===== Stored data =====

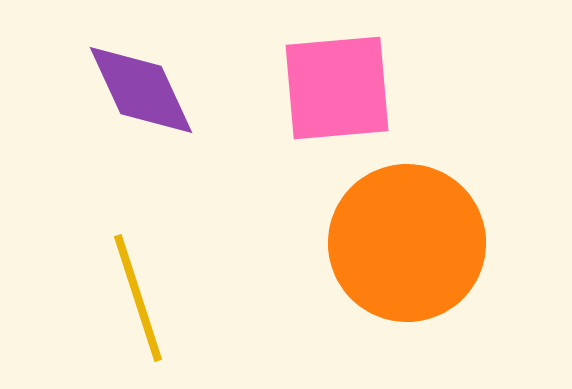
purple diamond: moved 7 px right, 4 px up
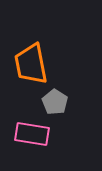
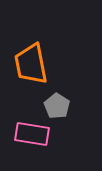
gray pentagon: moved 2 px right, 4 px down
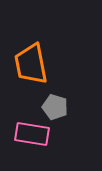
gray pentagon: moved 2 px left, 1 px down; rotated 15 degrees counterclockwise
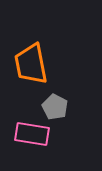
gray pentagon: rotated 10 degrees clockwise
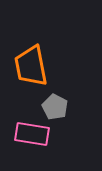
orange trapezoid: moved 2 px down
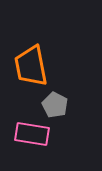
gray pentagon: moved 2 px up
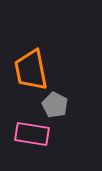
orange trapezoid: moved 4 px down
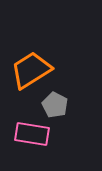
orange trapezoid: rotated 69 degrees clockwise
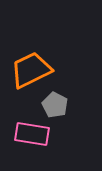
orange trapezoid: rotated 6 degrees clockwise
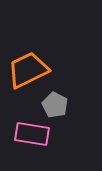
orange trapezoid: moved 3 px left
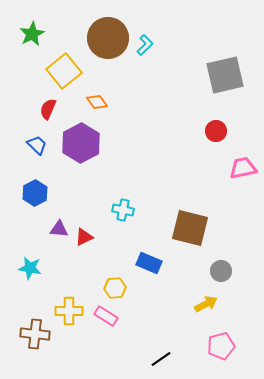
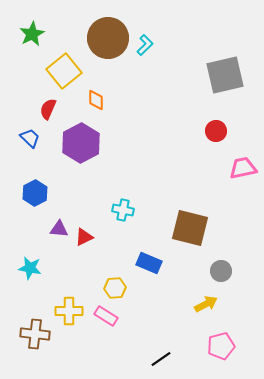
orange diamond: moved 1 px left, 2 px up; rotated 35 degrees clockwise
blue trapezoid: moved 7 px left, 7 px up
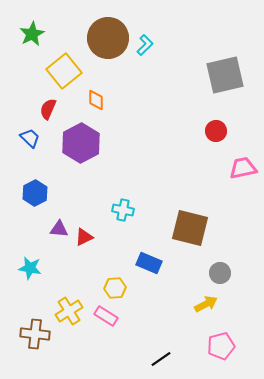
gray circle: moved 1 px left, 2 px down
yellow cross: rotated 32 degrees counterclockwise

=====

Problem statement. Arrange the lines of the listing from the one containing "gray pentagon: moved 2 px right, 4 px down" through the end as a numbered list, skipping any blank lines and leaving out the picture lines.

Answer in full.
1. gray pentagon: moved 2 px right, 4 px down
2. gray pentagon: moved 2 px left, 1 px down; rotated 15 degrees counterclockwise
3. gray pentagon: rotated 10 degrees clockwise
4. orange trapezoid: moved 2 px down
5. gray pentagon: moved 2 px up
6. orange trapezoid: moved 4 px down
7. orange trapezoid: rotated 69 degrees clockwise
8. orange trapezoid: rotated 6 degrees clockwise
9. orange trapezoid: moved 3 px left
10. orange diamond: moved 1 px left, 2 px up; rotated 35 degrees clockwise
11. blue trapezoid: moved 7 px left, 7 px up
12. gray circle: moved 1 px left, 2 px down
13. yellow cross: rotated 32 degrees counterclockwise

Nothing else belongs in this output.